**About this exercise**: Please return only the lines from the one holding "green star: (75, 80) -> (72, 81), moved" through the one holding "orange star: (560, 755)", exactly as they appear in the records below, both ends included.

**Material provided**:
------------------------------

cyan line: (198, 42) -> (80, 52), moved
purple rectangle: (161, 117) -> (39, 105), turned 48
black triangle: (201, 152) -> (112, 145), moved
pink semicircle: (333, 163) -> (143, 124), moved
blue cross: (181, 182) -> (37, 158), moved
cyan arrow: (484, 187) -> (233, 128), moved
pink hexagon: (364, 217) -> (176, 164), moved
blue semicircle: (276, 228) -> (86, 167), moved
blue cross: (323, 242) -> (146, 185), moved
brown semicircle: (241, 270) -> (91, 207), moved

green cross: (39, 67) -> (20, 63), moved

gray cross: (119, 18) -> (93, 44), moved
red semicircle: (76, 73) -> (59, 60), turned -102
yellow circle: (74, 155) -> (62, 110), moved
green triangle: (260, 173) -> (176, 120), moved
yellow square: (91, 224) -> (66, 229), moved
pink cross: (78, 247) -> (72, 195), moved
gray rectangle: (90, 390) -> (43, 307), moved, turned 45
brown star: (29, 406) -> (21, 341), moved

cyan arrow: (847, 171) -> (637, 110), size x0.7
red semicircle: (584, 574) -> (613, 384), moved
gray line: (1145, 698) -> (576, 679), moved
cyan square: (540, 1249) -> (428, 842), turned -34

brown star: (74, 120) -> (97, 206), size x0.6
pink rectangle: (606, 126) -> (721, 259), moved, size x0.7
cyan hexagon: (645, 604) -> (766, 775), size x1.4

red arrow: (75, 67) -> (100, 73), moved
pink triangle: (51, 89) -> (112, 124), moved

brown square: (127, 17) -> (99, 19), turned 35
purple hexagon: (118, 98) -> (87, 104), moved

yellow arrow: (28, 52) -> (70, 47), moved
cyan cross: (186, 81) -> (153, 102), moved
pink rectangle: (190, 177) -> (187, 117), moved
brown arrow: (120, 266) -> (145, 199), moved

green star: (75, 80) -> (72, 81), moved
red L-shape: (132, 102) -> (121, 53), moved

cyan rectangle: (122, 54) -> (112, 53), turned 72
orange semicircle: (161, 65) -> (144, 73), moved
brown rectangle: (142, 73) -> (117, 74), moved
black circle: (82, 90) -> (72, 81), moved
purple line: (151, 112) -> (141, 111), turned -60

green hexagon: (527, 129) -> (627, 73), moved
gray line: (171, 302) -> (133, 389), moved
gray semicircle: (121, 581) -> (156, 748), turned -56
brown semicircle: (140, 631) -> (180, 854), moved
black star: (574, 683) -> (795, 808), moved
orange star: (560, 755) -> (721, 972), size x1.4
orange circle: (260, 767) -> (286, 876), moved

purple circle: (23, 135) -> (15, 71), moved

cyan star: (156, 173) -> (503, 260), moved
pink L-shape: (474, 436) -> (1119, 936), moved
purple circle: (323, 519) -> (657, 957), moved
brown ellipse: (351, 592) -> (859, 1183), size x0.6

------------------------------

**Result of this exercise**:
green star: (75, 80) -> (72, 81), moved
red L-shape: (132, 102) -> (121, 53), moved

cyan rectangle: (122, 54) -> (112, 53), turned 72
orange semicircle: (161, 65) -> (144, 73), moved
brown rectangle: (142, 73) -> (117, 74), moved
black circle: (82, 90) -> (72, 81), moved
purple line: (151, 112) -> (141, 111), turned -60

green hexagon: (527, 129) -> (627, 73), moved
gray line: (171, 302) -> (133, 389), moved
gray semicircle: (121, 581) -> (156, 748), turned -56
brown semicircle: (140, 631) -> (180, 854), moved
black star: (574, 683) -> (795, 808), moved
orange star: (560, 755) -> (721, 972), size x1.4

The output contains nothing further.